======== GIVEN INFORMATION ========

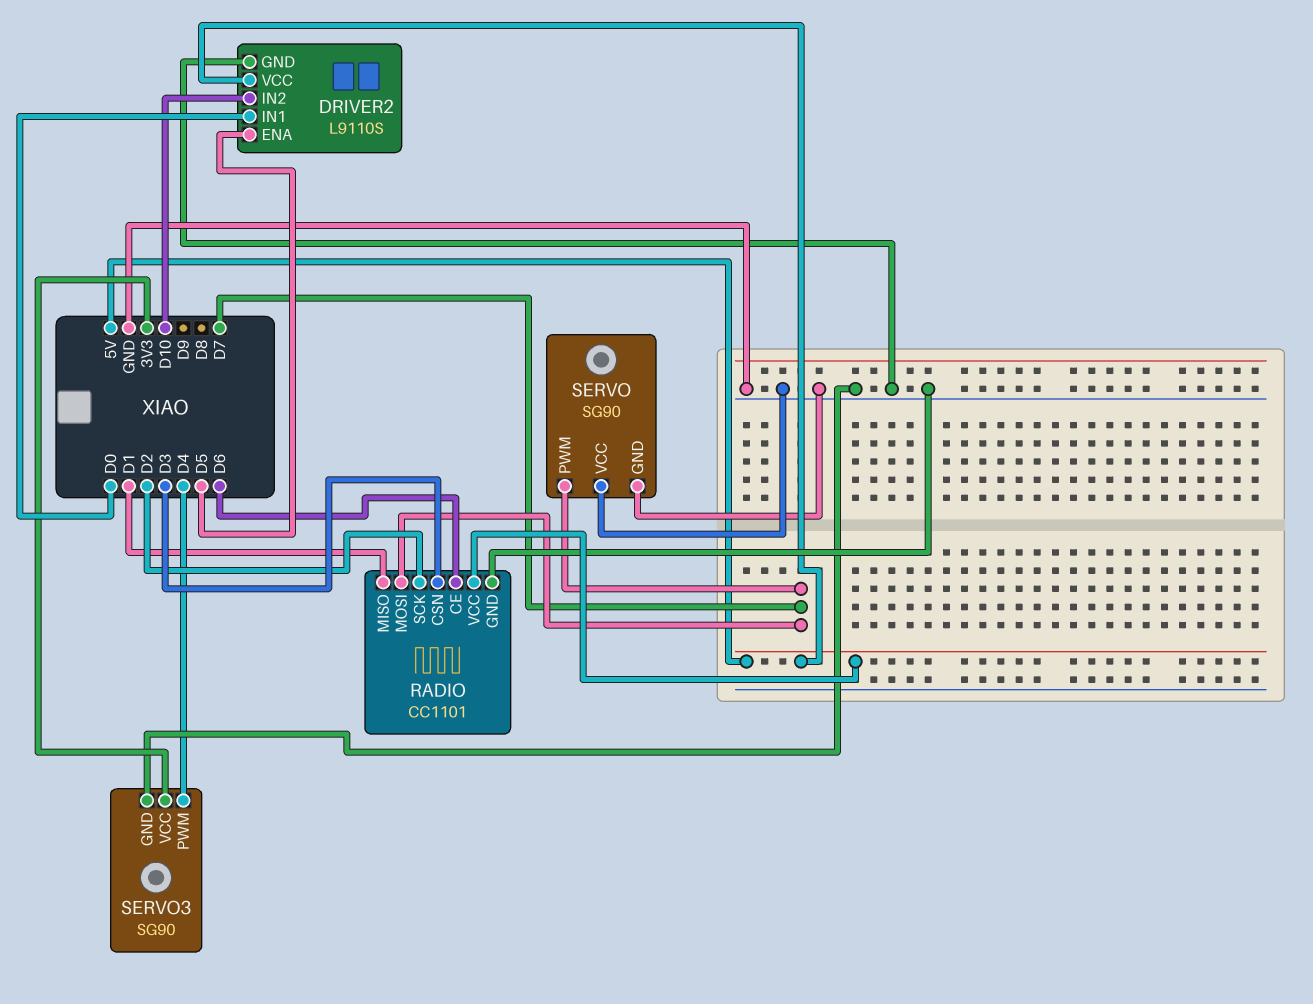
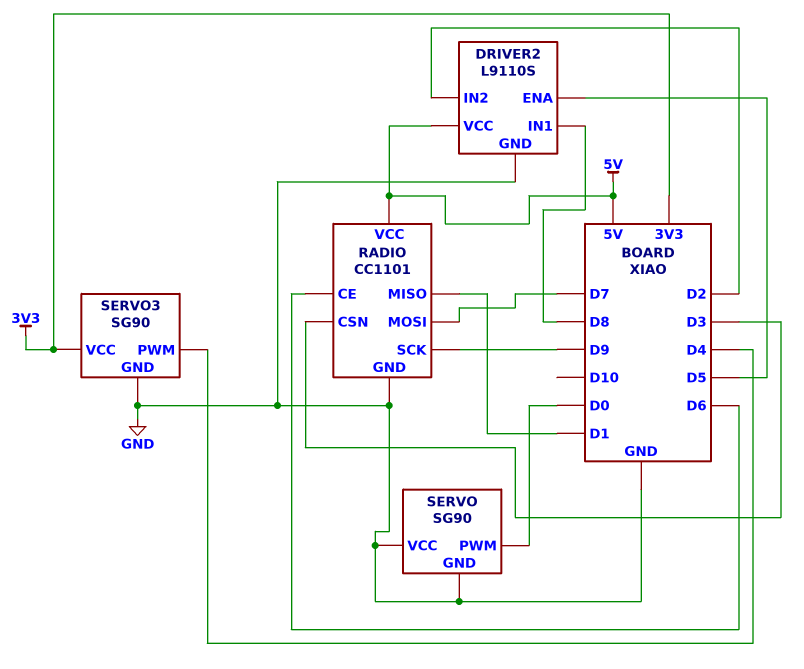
DRIVER2 pin IN1: D0 -> D8
DRIVER2 pin IN2: D10 -> D2
RADIO pin SCK: D2 -> D9
SERVO pin PWM: D7 -> D0

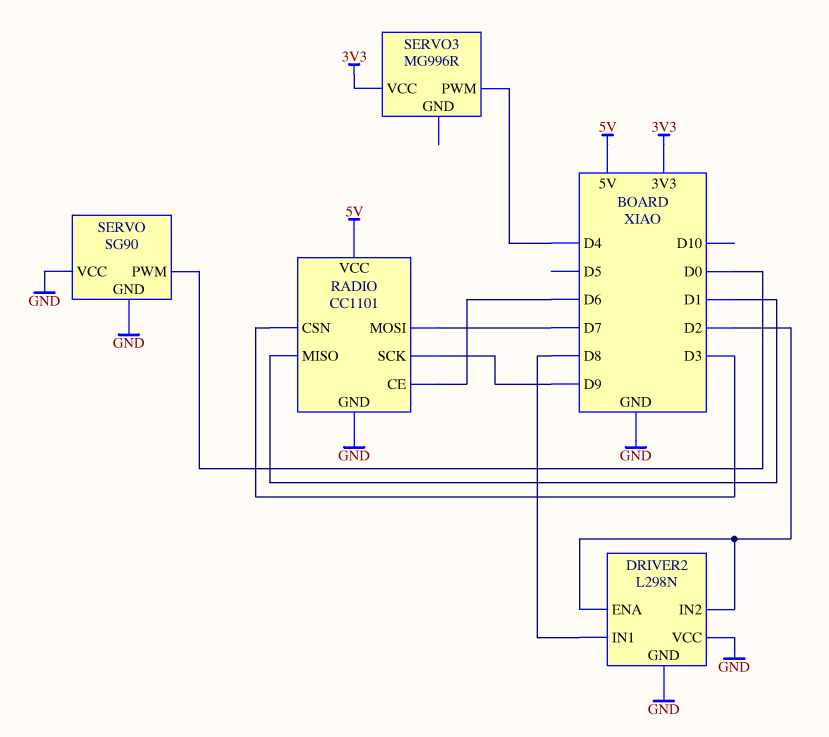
DRIVER2: L9110S -> L298N
DRIVER2 pin ENA: D5 -> D2
DRIVER2 pin VCC: 5V -> GND
SERVO3: SG90 -> MG996R
SERVO3 pin GND: GND -> none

========

YOUR INSTRUCTIONS: Output a precise copy of the entries, leaving the images out.

ANSWER:
DRIVER2 pin IN1: D0 -> D8
DRIVER2 pin IN2: D10 -> D2
RADIO pin SCK: D2 -> D9
SERVO pin PWM: D7 -> D0

DRIVER2: L9110S -> L298N
DRIVER2 pin ENA: D5 -> D2
DRIVER2 pin VCC: 5V -> GND
SERVO3: SG90 -> MG996R
SERVO3 pin GND: GND -> none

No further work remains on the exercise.